Aerial feature coordinate data:
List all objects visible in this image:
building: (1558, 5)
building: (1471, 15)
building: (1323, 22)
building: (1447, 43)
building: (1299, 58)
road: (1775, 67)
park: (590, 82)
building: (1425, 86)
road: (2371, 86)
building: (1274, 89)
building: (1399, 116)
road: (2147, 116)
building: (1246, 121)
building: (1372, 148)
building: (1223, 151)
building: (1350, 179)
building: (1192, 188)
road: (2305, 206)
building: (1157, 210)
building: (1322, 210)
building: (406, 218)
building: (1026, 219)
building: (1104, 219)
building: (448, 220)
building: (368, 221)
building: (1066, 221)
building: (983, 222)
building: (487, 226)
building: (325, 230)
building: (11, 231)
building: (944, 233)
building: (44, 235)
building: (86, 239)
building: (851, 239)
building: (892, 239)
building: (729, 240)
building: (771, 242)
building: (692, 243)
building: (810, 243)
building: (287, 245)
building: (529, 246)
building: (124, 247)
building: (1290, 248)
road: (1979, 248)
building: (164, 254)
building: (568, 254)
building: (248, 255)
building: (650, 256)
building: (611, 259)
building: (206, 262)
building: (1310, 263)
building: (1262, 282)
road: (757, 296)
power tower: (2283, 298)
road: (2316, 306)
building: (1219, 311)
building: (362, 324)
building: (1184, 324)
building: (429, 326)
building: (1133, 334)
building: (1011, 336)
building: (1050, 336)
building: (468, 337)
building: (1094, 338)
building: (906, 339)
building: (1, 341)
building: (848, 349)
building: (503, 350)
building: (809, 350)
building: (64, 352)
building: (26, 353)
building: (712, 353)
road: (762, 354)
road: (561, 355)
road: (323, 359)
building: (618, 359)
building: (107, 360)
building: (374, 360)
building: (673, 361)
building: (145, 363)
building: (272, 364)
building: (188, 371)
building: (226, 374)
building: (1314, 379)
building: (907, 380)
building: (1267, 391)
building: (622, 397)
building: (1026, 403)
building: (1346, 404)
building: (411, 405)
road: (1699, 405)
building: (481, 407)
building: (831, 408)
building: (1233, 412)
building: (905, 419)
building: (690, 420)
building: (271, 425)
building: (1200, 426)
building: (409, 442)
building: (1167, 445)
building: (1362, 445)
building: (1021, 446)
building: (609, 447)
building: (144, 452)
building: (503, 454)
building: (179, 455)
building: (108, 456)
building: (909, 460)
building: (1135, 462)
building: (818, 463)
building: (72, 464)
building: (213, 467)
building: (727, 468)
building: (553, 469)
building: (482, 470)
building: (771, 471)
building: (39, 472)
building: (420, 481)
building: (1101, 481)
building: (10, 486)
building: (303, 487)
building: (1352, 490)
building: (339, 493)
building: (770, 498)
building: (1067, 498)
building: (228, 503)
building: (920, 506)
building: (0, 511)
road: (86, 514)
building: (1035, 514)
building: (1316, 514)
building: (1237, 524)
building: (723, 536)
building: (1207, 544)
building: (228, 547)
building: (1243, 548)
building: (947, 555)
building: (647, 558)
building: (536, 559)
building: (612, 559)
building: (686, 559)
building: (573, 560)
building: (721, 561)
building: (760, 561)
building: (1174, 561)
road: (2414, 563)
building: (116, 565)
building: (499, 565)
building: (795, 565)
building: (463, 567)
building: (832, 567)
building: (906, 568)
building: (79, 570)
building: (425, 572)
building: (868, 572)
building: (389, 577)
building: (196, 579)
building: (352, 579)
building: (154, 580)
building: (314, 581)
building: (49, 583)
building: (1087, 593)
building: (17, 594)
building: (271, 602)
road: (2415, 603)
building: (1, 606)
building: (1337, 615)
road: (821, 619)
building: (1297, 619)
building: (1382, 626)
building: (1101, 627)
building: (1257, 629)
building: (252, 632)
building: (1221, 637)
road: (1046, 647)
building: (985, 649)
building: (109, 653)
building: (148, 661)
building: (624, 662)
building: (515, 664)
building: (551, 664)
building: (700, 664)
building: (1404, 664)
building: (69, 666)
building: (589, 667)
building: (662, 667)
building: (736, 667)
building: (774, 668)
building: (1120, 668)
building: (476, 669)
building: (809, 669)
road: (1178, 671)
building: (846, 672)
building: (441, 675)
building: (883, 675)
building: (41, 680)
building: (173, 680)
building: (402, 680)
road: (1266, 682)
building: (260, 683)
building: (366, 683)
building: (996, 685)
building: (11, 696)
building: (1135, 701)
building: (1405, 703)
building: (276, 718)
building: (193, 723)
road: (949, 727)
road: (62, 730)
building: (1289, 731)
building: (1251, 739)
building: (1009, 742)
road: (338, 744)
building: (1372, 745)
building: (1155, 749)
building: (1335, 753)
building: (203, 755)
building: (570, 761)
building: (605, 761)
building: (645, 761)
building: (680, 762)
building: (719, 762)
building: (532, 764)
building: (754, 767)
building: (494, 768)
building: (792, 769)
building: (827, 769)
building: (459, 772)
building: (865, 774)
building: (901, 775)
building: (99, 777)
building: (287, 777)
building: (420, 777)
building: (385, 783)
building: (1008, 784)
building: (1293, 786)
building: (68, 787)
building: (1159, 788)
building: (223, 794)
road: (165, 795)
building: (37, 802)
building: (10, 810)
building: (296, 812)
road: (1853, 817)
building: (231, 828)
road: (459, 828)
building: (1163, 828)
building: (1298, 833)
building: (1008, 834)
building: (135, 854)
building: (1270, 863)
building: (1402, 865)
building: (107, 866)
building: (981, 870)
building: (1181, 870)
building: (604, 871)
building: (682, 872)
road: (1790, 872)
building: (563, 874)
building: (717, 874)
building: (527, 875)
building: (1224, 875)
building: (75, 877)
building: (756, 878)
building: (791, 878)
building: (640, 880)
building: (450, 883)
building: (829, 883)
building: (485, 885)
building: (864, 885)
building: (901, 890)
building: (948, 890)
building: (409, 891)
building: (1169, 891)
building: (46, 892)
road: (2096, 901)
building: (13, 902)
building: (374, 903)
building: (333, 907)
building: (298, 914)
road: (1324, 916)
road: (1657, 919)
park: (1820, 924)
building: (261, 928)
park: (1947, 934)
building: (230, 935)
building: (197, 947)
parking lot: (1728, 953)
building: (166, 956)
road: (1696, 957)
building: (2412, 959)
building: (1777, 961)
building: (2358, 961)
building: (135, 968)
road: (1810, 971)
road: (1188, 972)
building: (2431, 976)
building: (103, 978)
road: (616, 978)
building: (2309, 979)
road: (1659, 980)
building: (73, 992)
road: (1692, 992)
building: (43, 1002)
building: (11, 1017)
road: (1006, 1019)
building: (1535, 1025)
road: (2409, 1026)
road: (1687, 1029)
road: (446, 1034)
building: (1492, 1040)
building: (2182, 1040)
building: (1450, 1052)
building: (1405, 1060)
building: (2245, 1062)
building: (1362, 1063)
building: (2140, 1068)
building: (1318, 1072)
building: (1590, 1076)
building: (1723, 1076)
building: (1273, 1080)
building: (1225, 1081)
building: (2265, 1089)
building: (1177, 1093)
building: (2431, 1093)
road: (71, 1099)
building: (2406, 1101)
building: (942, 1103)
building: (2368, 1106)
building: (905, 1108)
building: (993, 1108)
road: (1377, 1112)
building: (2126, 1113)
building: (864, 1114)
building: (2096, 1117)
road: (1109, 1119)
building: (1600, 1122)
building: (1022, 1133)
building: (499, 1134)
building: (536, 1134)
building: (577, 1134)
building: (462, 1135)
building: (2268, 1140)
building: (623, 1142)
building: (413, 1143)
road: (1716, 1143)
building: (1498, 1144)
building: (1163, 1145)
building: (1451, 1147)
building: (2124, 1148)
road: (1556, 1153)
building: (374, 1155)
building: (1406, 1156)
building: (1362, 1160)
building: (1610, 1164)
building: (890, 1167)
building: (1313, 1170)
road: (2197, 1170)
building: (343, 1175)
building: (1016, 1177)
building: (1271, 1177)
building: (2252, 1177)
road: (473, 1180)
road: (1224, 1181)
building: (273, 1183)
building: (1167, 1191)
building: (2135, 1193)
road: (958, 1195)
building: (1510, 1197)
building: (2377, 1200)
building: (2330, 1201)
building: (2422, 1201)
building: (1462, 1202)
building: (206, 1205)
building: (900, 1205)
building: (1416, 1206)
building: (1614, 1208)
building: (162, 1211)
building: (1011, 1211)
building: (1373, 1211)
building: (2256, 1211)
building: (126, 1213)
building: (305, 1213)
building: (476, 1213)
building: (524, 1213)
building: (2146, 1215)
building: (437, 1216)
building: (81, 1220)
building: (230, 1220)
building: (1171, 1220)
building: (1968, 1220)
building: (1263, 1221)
---
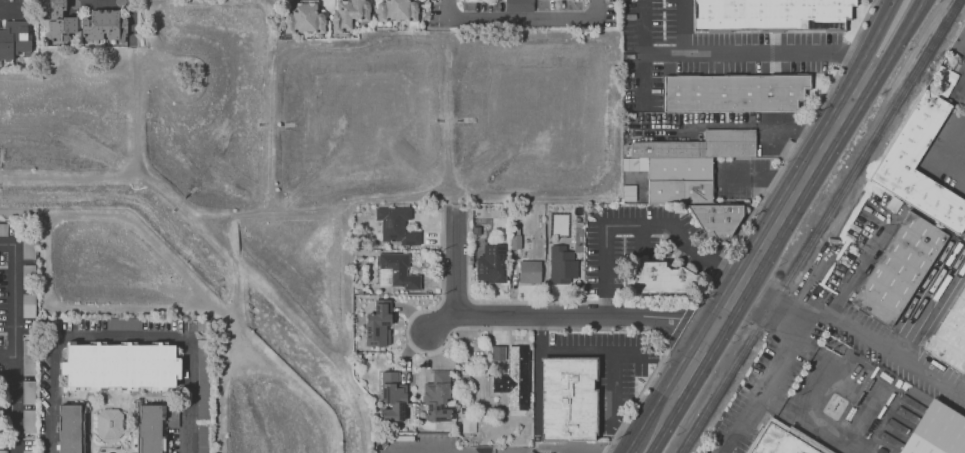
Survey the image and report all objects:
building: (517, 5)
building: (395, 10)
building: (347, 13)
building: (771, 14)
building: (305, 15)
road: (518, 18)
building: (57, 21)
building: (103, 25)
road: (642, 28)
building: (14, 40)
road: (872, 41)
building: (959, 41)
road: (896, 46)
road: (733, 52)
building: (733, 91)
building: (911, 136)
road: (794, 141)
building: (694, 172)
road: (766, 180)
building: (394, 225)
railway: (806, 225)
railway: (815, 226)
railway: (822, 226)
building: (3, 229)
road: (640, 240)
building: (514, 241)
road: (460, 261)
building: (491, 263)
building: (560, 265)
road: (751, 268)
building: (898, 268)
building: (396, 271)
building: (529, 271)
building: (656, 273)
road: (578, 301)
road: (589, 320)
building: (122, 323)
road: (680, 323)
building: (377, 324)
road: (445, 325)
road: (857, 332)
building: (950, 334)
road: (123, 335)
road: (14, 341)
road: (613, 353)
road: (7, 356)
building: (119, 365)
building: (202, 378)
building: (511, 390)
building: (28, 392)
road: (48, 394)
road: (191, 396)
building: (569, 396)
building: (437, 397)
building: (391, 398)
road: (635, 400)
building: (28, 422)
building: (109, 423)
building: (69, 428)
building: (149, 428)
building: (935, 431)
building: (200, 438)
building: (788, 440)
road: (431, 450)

What you will do —
Find each line in the records holding the string "railway" and show it.

Result of the task —
railway: (806, 225)
railway: (815, 226)
railway: (822, 226)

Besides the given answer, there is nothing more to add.